• [Work order] The records below need to be repeated exactly, with every picture left out.

§

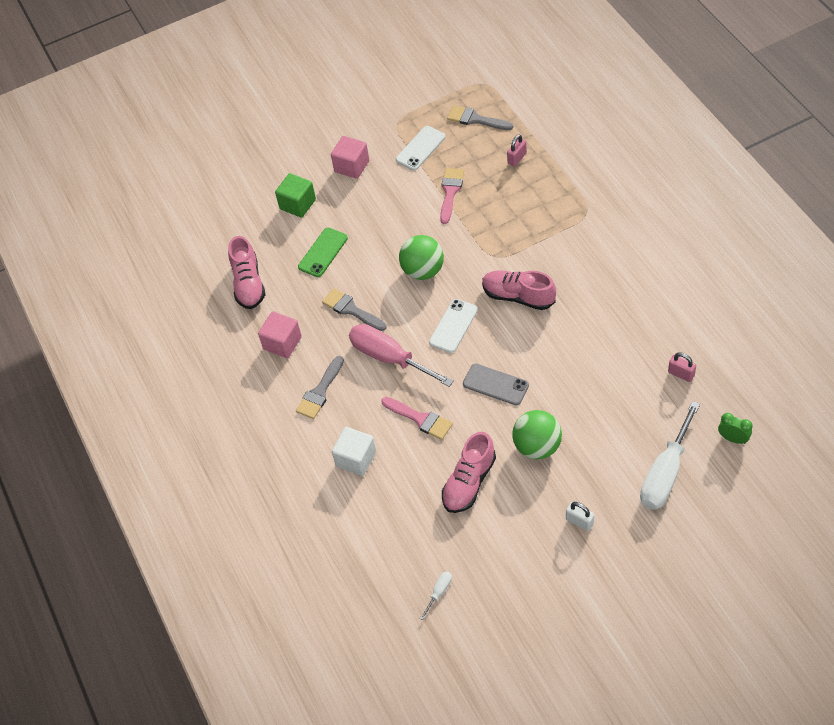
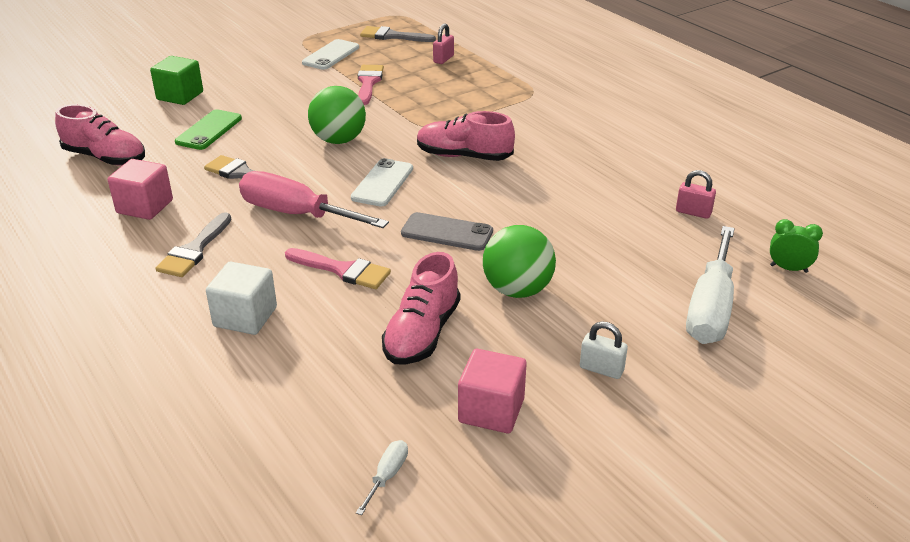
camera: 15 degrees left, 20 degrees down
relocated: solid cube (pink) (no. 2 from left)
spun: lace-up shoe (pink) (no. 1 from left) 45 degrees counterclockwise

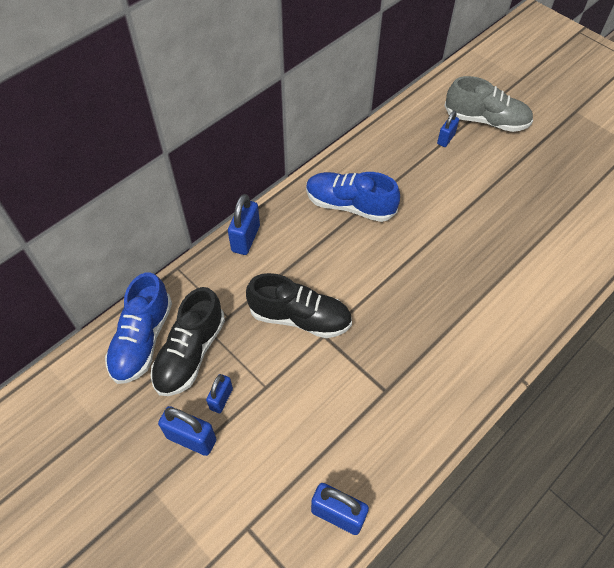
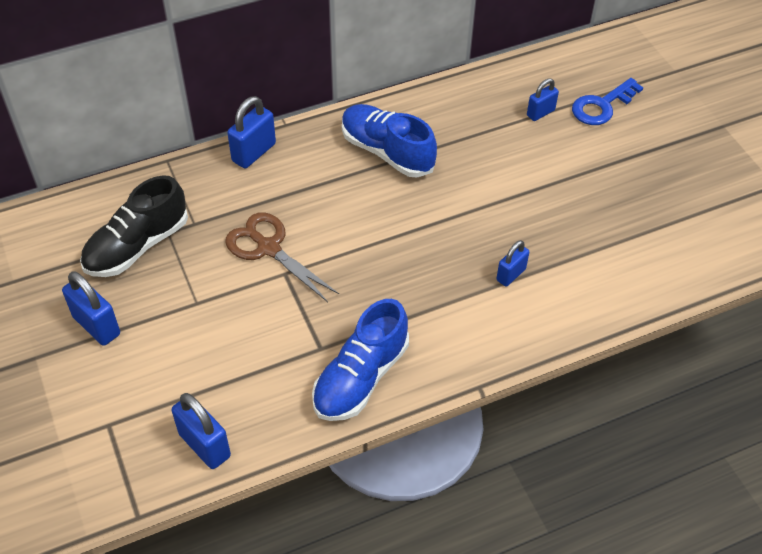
camera: 20 degrees right, 5 degrees down
relocated: lace-up shoe (royal blue) (no. 1 from left); lock (royal blue) (no. 2 from left in the first image) to lock (royal blue) (no. 4 from left)
exchanged: lace-up shoe (ebony) (no. 2 from left) to pair of scissors (dark brown); lace-up shoe (ash-grey) to key (royal blue)

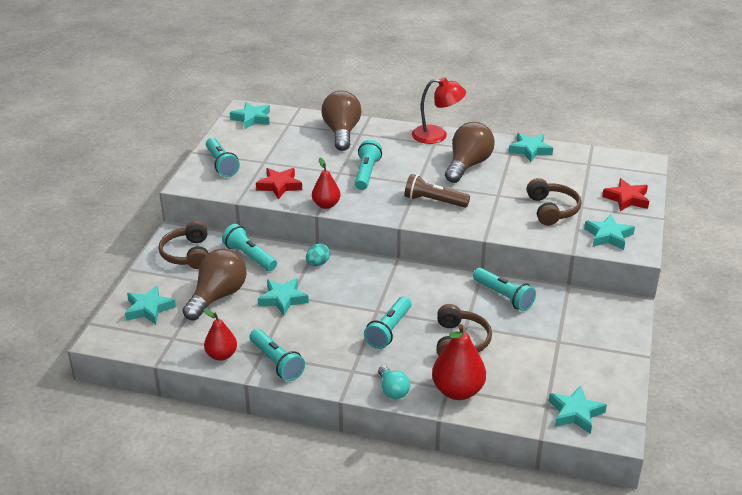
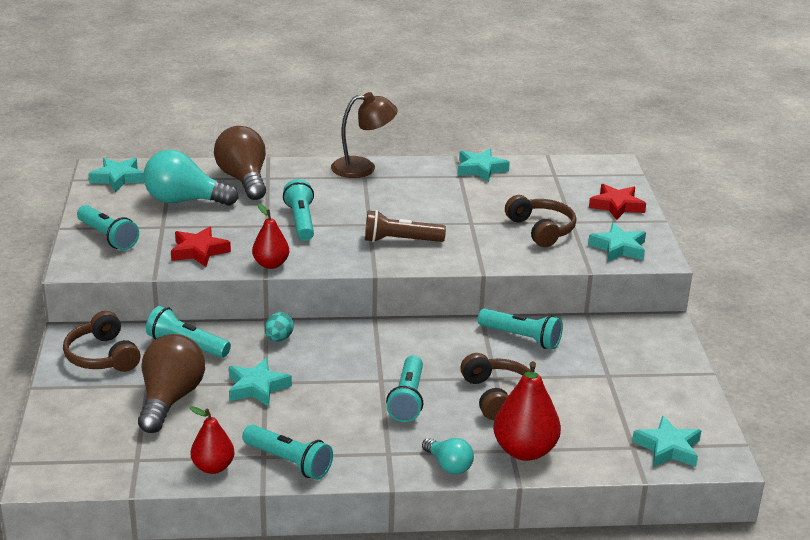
camera: 20 degrees left, 5 degrees down
missing: star shape (teal) (no. 1 from left); bulb (dark brown) (no. 3 from left)
appeared: bulb (teal) (no. 1 from left)
colour: reading lamp (scarlet) to reading lamp (dark brown)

§

• [Solution below]
camera: 15 degrees left, 20 degrees down
relocated: solid cube (pink) (no. 2 from left)
spun: lace-up shoe (pink) (no. 1 from left) 45 degrees counterclockwise

camera: 20 degrees right, 5 degrees down
relocated: lace-up shoe (royal blue) (no. 1 from left); lock (royal blue) (no. 2 from left in the first image) to lock (royal blue) (no. 4 from left)
exchanged: lace-up shoe (ebony) (no. 2 from left) to pair of scissors (dark brown); lace-up shoe (ash-grey) to key (royal blue)

camera: 20 degrees left, 5 degrees down
missing: star shape (teal) (no. 1 from left); bulb (dark brown) (no. 3 from left)
appeared: bulb (teal) (no. 1 from left)
colour: reading lamp (scarlet) to reading lamp (dark brown)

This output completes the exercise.